--- Excerpted data Enclosed Below ---

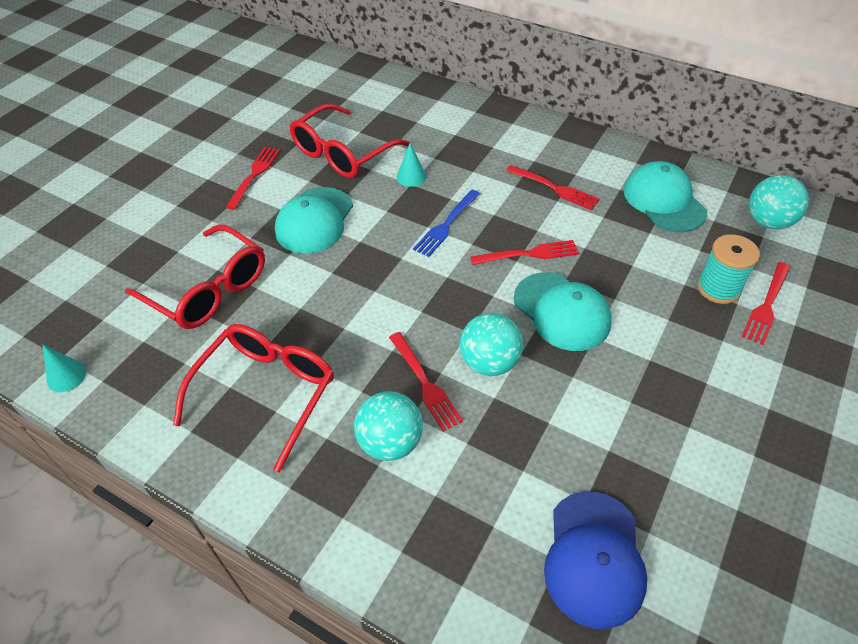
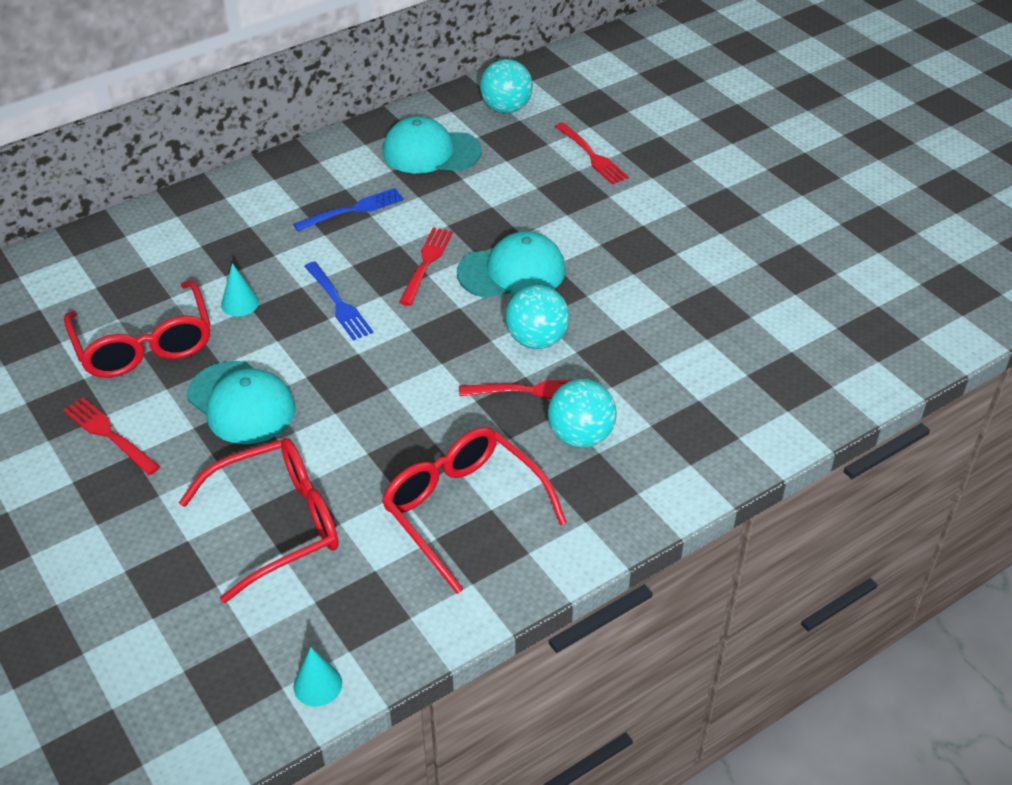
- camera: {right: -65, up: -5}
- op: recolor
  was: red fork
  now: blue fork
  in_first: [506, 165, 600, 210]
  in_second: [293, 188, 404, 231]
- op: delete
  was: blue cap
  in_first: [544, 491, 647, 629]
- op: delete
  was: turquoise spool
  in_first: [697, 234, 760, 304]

--- End of Enclosed Excerpted data ---

What the exercise asks. Return the full set of lines above word for word and with no pictures.

Answer below.
- camera: {right: -65, up: -5}
- op: recolor
  was: red fork
  now: blue fork
  in_first: [506, 165, 600, 210]
  in_second: [293, 188, 404, 231]
- op: delete
  was: blue cap
  in_first: [544, 491, 647, 629]
- op: delete
  was: turquoise spool
  in_first: [697, 234, 760, 304]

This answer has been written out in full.